### WHAT TO PRODUCE
Your answer must be the exact lines from the one with "pink brick F6:F8" to the end of the data, both included, with no pictures.

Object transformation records

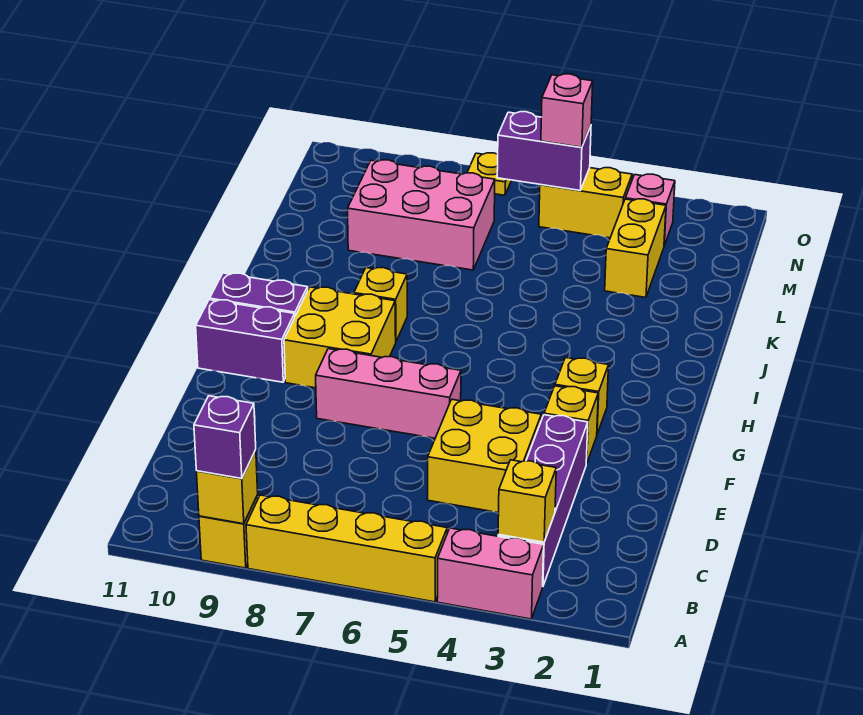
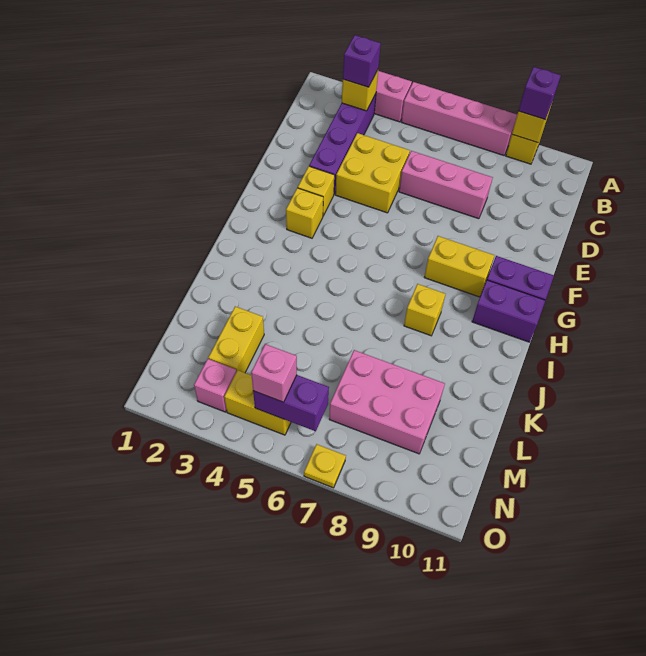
yellow brick A5:A8 level 1 -> pink brick A5:A8 level 1
none -> purple brick B3 level 3
pink brick F6:F8 level 1 -> pink brick D6:D8 level 1
yellow brick G8:H9 level 1 -> yellow brick G8:G9 level 1

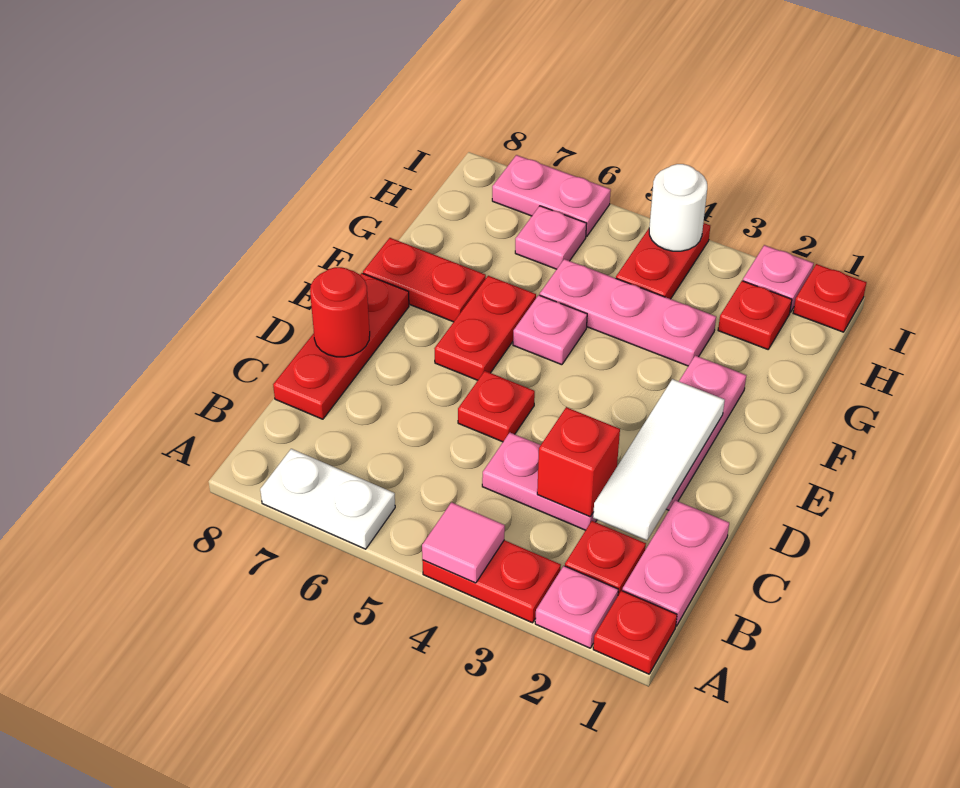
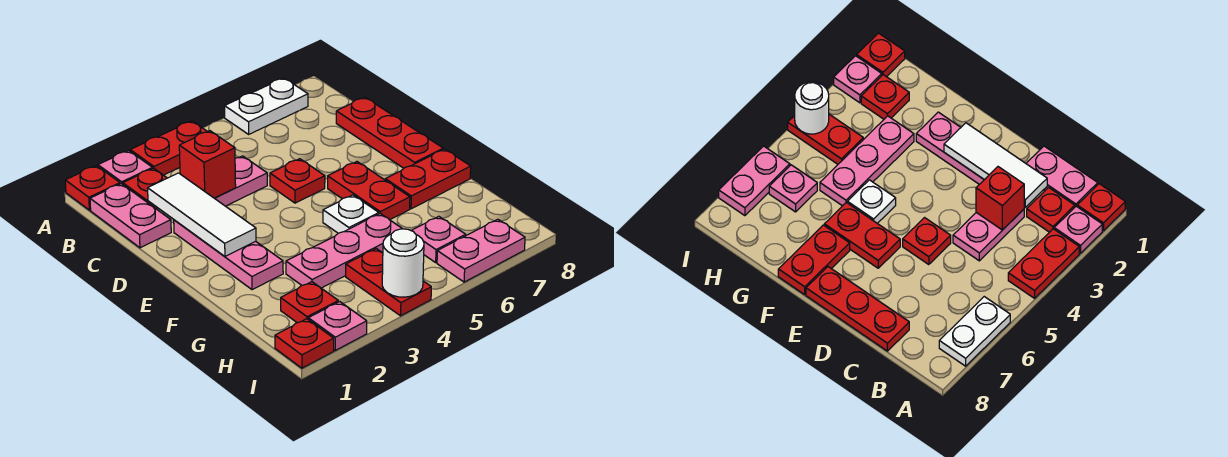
pink tile A4 level 2 -> none
red round brick D8 level 2 -> none
pink plate F5 level 1 -> white plate F5 level 1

### RESULT FOR THIS EXERCISE
pink brick F6:F8 level 1 -> pink brick D6:D8 level 1
yellow brick G8:H9 level 1 -> yellow brick G8:G9 level 1

pink tile A4 level 2 -> none
red round brick D8 level 2 -> none
pink plate F5 level 1 -> white plate F5 level 1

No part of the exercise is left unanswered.